◆ TASK INSTRUCTIONS: Restate word for word the lines of the entries below, starting with the line that holds "U4: TC118S -> MX1508" and ending with the line that holds "F3: 3A (FAN, FILT) -> none", and no others.
(GIVEN ENTRIES begins)
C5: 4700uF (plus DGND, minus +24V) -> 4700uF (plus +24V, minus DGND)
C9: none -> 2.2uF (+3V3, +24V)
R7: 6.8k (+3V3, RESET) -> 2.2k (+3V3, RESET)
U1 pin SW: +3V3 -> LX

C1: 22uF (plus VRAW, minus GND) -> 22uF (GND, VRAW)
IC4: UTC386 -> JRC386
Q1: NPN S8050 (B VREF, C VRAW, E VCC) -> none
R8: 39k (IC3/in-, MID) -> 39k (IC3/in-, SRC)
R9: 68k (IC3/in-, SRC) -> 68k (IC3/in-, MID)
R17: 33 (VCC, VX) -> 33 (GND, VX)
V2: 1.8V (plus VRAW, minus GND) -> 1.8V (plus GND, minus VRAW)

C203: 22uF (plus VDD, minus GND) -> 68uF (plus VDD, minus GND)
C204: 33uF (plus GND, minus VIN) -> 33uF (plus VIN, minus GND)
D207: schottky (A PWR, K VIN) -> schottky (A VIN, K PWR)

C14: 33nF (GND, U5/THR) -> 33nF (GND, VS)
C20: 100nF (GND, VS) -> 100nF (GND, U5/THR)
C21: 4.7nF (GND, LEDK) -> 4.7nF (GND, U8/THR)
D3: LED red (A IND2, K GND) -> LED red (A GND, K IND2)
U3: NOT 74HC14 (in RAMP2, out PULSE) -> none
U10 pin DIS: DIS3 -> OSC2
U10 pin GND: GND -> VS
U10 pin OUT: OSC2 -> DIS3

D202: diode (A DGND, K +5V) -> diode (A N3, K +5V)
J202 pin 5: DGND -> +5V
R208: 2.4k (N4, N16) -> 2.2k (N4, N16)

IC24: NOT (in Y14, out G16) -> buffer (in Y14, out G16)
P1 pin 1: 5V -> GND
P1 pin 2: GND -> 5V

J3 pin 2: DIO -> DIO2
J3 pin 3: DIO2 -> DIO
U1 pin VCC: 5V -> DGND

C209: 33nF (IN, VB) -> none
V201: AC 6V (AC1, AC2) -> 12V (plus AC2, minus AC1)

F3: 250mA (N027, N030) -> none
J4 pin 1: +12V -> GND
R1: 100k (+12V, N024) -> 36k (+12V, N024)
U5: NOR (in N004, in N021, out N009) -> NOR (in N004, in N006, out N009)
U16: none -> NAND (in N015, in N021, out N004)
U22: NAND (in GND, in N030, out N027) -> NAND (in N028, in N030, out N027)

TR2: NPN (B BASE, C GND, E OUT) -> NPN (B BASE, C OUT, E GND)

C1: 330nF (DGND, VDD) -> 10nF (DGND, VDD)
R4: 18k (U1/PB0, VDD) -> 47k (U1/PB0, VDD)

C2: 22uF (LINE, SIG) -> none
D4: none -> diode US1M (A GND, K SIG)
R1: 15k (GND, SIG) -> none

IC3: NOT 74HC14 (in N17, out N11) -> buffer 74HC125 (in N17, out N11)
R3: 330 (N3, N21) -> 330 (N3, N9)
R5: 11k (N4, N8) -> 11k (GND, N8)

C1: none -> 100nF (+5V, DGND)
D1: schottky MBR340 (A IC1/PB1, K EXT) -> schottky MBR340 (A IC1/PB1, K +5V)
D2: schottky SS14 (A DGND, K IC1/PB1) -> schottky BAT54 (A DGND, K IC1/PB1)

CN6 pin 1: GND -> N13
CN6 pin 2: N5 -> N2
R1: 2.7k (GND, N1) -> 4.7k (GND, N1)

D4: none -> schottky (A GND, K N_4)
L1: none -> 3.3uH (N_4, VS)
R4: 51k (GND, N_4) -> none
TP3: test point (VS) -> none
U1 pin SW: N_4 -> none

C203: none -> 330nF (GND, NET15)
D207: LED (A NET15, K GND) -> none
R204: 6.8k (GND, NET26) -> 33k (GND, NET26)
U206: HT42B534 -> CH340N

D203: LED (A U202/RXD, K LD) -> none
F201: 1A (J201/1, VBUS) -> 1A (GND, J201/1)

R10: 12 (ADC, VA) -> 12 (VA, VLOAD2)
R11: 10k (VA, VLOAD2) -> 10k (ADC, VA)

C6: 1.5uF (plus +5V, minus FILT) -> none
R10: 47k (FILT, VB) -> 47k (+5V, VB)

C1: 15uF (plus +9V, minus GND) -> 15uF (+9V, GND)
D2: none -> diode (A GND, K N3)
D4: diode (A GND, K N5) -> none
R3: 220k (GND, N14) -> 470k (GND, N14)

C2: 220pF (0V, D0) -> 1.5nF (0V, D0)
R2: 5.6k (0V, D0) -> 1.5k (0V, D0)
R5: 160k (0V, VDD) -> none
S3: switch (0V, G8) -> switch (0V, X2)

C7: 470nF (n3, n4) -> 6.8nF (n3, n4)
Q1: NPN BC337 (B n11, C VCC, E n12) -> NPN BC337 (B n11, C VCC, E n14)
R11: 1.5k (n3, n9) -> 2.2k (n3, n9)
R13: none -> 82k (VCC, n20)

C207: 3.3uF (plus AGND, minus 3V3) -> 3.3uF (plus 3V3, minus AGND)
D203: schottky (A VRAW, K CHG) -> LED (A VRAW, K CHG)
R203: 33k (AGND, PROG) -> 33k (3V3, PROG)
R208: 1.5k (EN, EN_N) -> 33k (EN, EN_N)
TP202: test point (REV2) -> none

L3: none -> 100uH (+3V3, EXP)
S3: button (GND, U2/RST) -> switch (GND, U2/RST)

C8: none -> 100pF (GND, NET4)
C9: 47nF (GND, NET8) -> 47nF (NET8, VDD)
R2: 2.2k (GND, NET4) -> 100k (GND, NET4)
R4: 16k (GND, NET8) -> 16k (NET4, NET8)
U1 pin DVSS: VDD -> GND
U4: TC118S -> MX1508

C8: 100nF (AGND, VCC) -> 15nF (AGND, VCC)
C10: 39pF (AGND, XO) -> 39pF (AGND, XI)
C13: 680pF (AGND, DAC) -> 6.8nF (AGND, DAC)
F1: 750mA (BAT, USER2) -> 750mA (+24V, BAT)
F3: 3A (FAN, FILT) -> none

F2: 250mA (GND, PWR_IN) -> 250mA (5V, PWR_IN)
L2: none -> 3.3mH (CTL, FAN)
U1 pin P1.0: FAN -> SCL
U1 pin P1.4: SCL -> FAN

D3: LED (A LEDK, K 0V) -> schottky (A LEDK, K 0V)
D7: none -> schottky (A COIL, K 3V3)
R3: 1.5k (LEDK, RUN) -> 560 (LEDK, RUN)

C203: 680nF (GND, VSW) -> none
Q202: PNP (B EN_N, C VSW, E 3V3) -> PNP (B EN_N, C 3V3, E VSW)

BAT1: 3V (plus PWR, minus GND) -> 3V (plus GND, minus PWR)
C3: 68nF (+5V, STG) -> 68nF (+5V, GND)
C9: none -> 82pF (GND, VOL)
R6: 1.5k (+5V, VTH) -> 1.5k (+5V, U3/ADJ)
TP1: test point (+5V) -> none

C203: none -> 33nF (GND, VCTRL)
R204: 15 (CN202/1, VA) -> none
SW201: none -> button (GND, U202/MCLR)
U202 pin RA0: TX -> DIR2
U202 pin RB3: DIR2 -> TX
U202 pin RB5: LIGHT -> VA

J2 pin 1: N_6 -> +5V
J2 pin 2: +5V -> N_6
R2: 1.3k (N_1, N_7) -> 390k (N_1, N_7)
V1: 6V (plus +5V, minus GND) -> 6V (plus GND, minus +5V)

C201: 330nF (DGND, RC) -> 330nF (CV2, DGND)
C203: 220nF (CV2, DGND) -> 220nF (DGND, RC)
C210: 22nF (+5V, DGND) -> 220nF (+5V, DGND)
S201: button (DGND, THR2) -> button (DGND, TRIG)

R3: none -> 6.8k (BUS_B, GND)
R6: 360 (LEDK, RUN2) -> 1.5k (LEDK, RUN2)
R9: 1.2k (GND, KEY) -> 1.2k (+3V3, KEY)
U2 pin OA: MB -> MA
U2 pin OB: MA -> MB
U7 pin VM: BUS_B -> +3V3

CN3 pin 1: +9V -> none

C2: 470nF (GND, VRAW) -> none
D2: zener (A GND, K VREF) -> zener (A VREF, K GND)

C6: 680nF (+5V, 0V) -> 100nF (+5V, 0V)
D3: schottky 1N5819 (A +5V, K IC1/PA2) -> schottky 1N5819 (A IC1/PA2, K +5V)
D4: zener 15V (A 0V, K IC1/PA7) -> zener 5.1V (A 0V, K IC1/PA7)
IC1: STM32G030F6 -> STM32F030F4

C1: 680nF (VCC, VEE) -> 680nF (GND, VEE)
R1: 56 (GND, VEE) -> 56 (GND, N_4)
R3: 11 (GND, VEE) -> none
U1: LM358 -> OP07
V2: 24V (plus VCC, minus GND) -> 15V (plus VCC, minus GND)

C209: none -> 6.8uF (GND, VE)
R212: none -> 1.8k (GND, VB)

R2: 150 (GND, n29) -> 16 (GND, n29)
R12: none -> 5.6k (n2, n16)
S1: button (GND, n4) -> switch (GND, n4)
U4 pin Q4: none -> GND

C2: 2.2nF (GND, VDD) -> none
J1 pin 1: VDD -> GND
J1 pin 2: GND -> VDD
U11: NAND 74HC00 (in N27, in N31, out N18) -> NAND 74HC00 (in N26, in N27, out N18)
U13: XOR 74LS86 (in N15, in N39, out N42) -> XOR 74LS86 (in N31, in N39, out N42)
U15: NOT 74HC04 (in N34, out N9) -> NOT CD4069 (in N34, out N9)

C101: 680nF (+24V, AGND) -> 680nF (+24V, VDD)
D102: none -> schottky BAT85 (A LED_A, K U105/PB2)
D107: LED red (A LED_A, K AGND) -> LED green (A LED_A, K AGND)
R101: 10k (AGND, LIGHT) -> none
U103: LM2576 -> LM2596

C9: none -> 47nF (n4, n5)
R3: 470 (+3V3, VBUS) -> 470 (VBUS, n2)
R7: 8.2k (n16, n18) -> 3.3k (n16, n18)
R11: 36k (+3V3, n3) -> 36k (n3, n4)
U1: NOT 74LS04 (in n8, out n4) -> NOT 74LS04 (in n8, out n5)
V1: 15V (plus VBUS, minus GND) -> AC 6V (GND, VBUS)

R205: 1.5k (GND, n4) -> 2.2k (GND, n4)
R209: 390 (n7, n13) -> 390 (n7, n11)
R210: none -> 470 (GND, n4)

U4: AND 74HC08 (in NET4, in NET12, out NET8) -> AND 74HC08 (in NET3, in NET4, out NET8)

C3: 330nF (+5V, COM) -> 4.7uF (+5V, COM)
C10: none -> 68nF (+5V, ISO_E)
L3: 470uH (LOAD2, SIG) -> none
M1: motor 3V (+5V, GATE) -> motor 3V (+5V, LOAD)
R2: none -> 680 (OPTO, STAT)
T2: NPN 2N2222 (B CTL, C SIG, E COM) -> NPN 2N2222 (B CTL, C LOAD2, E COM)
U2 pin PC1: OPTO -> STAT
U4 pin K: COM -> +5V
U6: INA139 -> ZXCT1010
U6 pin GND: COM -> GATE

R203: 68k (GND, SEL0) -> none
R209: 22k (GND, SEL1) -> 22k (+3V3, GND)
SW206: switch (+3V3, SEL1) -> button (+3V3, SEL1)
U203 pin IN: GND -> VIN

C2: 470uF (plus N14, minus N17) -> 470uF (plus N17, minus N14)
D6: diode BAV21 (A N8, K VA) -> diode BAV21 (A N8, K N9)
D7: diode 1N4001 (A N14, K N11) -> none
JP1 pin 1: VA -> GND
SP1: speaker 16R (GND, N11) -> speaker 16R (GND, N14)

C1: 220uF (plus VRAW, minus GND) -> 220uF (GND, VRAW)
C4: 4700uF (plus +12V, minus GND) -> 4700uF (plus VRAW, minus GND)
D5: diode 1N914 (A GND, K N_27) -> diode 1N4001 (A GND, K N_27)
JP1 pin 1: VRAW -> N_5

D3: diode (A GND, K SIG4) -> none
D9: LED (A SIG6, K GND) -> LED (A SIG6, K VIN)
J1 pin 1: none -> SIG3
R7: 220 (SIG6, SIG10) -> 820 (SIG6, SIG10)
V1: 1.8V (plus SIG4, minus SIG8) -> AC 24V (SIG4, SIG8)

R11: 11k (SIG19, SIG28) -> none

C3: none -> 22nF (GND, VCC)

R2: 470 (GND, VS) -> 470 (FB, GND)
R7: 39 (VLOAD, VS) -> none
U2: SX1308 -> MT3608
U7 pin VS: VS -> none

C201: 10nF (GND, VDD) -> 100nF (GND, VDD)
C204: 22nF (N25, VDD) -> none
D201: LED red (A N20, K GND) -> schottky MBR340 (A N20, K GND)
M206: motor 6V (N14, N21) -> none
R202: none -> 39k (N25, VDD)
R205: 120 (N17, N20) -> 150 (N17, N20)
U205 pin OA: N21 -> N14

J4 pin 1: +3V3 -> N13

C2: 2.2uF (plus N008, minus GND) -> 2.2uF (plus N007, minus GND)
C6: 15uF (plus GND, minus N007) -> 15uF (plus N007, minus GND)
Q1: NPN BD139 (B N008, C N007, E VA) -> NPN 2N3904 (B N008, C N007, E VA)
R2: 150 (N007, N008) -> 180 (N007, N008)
(GIVEN ENTRIES ends)
◆ ANSWER TO THE EXERCISE:
U4: TC118S -> MX1508

C8: 100nF (AGND, VCC) -> 15nF (AGND, VCC)
C10: 39pF (AGND, XO) -> 39pF (AGND, XI)
C13: 680pF (AGND, DAC) -> 6.8nF (AGND, DAC)
F1: 750mA (BAT, USER2) -> 750mA (+24V, BAT)
F3: 3A (FAN, FILT) -> none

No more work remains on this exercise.